Source records:
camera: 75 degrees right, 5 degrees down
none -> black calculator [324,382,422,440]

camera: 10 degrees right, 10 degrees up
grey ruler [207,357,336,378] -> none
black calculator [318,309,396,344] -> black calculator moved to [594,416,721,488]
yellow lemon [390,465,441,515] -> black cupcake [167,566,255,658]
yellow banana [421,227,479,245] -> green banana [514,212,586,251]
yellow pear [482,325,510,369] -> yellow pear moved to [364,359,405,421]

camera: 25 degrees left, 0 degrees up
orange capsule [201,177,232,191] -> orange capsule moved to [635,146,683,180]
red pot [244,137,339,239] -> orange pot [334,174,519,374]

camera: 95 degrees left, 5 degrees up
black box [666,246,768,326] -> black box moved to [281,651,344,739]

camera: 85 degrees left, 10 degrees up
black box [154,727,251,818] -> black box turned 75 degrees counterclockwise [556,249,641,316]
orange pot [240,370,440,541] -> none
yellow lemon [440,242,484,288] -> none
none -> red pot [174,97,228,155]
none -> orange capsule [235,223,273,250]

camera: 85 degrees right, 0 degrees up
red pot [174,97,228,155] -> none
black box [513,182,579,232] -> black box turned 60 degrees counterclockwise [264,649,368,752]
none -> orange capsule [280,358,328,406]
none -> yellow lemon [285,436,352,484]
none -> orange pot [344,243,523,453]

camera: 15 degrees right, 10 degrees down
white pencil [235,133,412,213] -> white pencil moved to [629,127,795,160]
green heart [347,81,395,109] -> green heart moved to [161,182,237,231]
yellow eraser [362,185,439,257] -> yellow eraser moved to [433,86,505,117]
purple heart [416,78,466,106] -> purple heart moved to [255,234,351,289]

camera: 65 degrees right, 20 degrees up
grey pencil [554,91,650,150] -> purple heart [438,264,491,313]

What the exercise asks
Copy exactly the line that contains "yellow lemon [390,465,441,515]" and every line after it, up to and including the last line of the records.

Problem solution
yellow lemon [390,465,441,515] -> black cupcake [167,566,255,658]
yellow banana [421,227,479,245] -> green banana [514,212,586,251]
yellow pear [482,325,510,369] -> yellow pear moved to [364,359,405,421]

camera: 25 degrees left, 0 degrees up
orange capsule [201,177,232,191] -> orange capsule moved to [635,146,683,180]
red pot [244,137,339,239] -> orange pot [334,174,519,374]

camera: 95 degrees left, 5 degrees up
black box [666,246,768,326] -> black box moved to [281,651,344,739]

camera: 85 degrees left, 10 degrees up
black box [154,727,251,818] -> black box turned 75 degrees counterclockwise [556,249,641,316]
orange pot [240,370,440,541] -> none
yellow lemon [440,242,484,288] -> none
none -> red pot [174,97,228,155]
none -> orange capsule [235,223,273,250]

camera: 85 degrees right, 0 degrees up
red pot [174,97,228,155] -> none
black box [513,182,579,232] -> black box turned 60 degrees counterclockwise [264,649,368,752]
none -> orange capsule [280,358,328,406]
none -> yellow lemon [285,436,352,484]
none -> orange pot [344,243,523,453]

camera: 15 degrees right, 10 degrees down
white pencil [235,133,412,213] -> white pencil moved to [629,127,795,160]
green heart [347,81,395,109] -> green heart moved to [161,182,237,231]
yellow eraser [362,185,439,257] -> yellow eraser moved to [433,86,505,117]
purple heart [416,78,466,106] -> purple heart moved to [255,234,351,289]

camera: 65 degrees right, 20 degrees up
grey pencil [554,91,650,150] -> purple heart [438,264,491,313]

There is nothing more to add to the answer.